━━━ Information provided ━━━

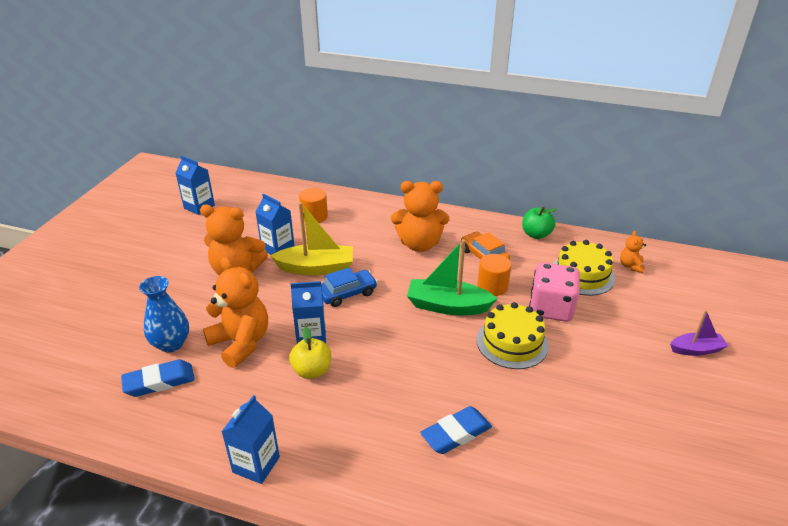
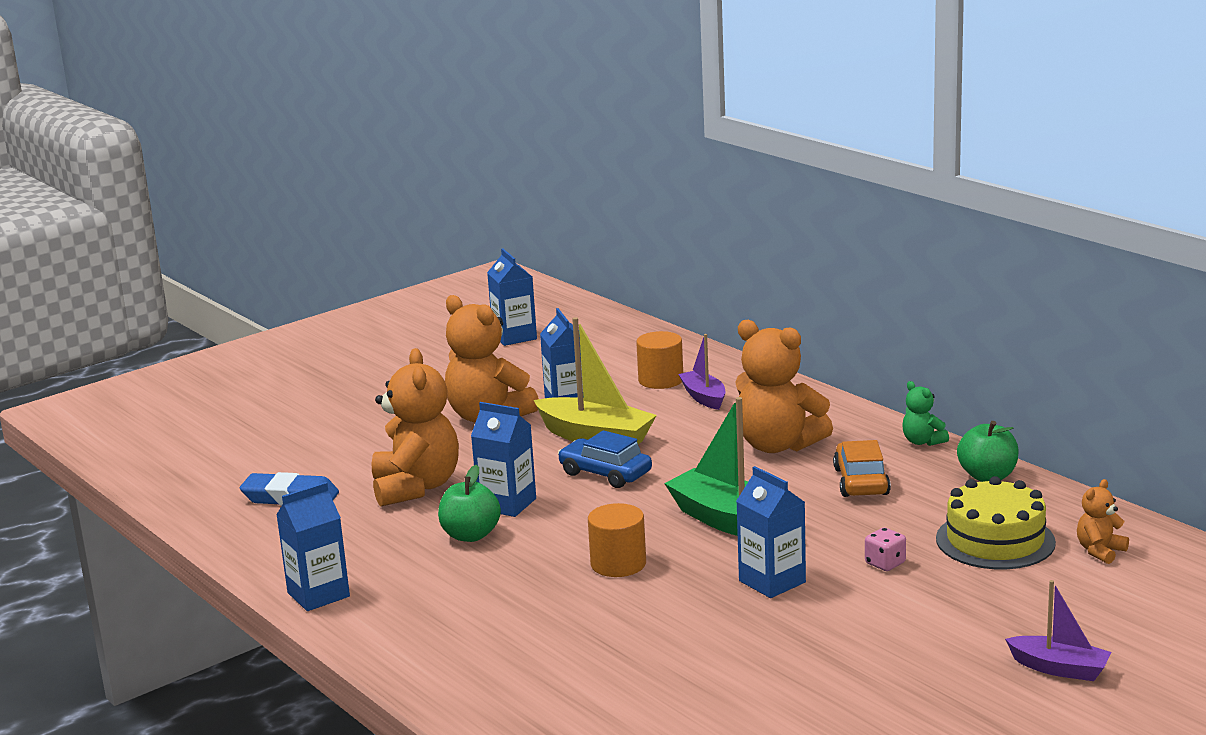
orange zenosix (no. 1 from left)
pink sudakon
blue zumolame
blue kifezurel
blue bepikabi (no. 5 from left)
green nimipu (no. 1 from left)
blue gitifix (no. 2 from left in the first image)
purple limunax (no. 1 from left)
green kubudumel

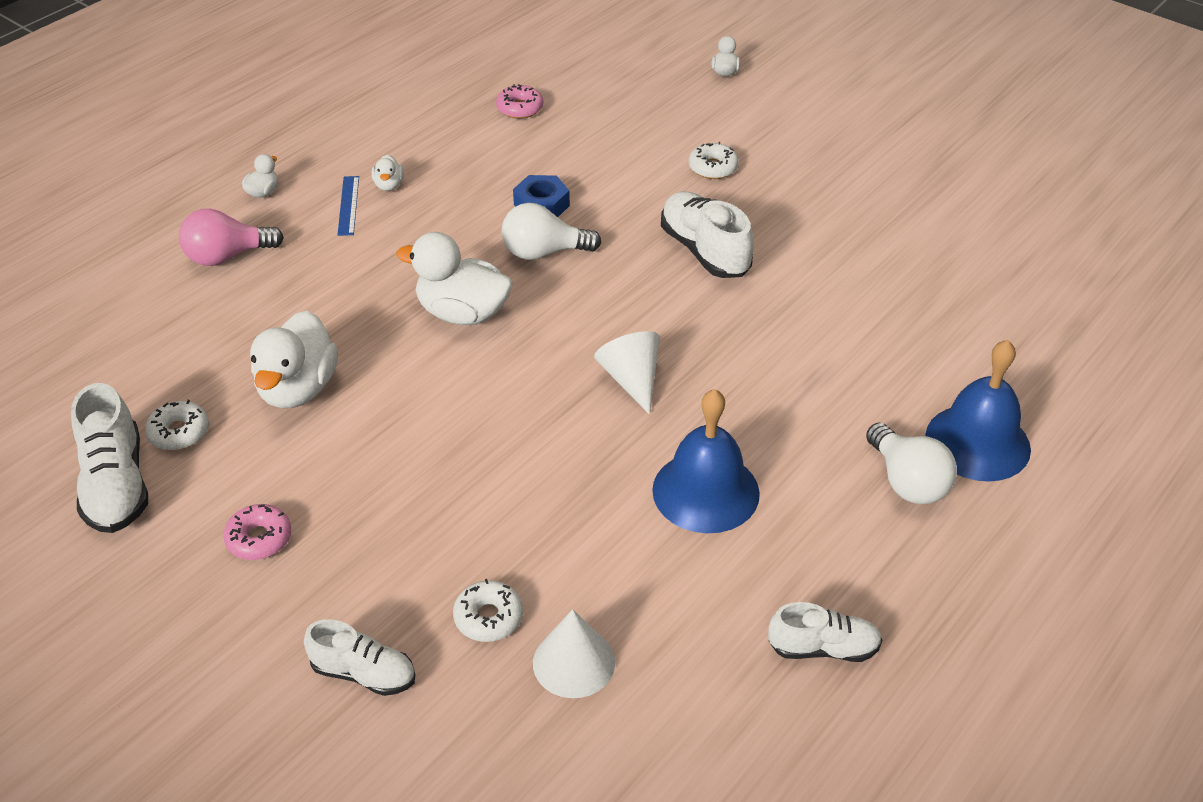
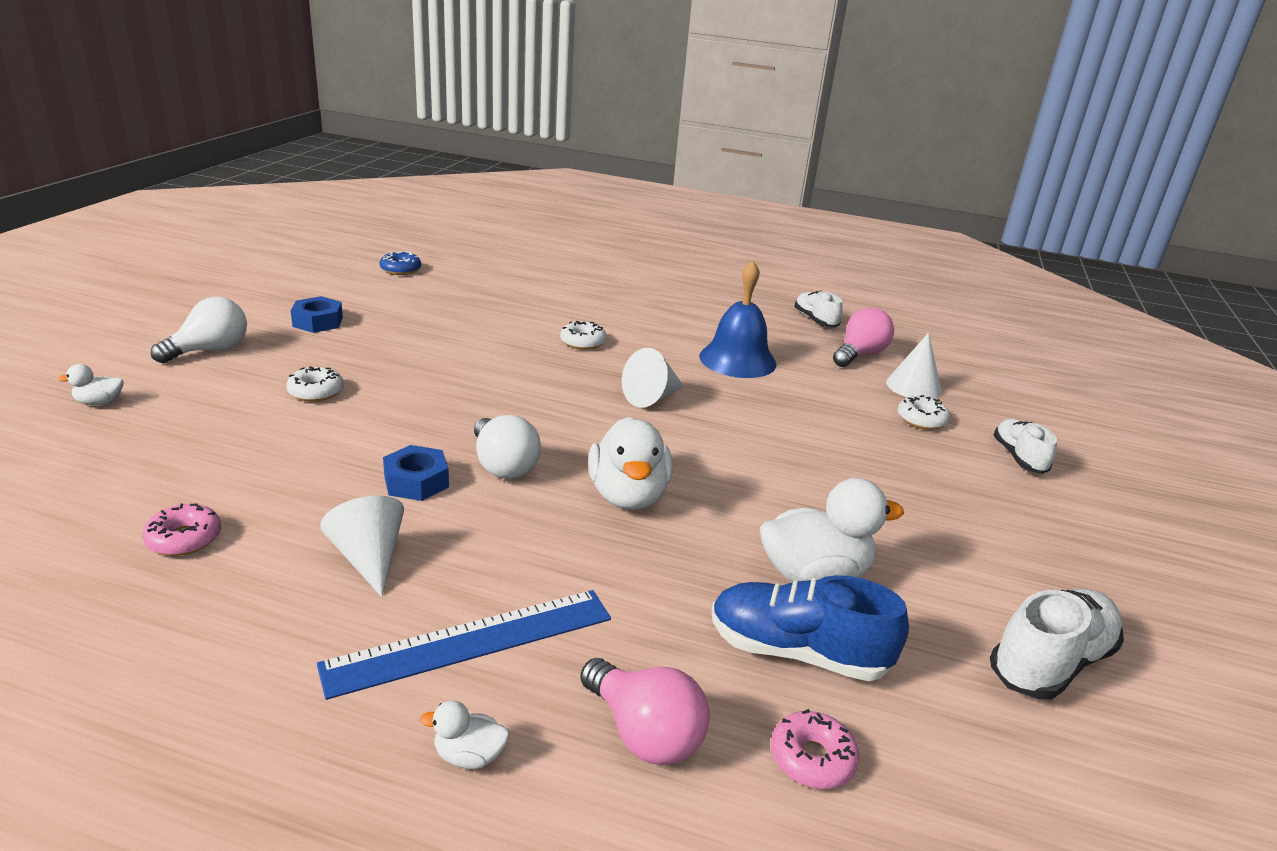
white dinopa (no. 3 from left in the first image)
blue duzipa
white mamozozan (no. 3 from left in the first image)
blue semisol (no. 2 from left in the first image)
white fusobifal (no. 2 from left)
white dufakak (no. 1 from left)
pink fusobifal (no. 2 from left)
blue fusobifal
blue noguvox (no. 1 from left)
pink dufakak (no. 2 from left)
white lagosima (no. 1 from left)
blue mamozozan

━━━

## What needs to be done
Filter the entries above down to the lines that hold the word "green", and copy those lines.

## Task result
green nimipu (no. 1 from left)
green kubudumel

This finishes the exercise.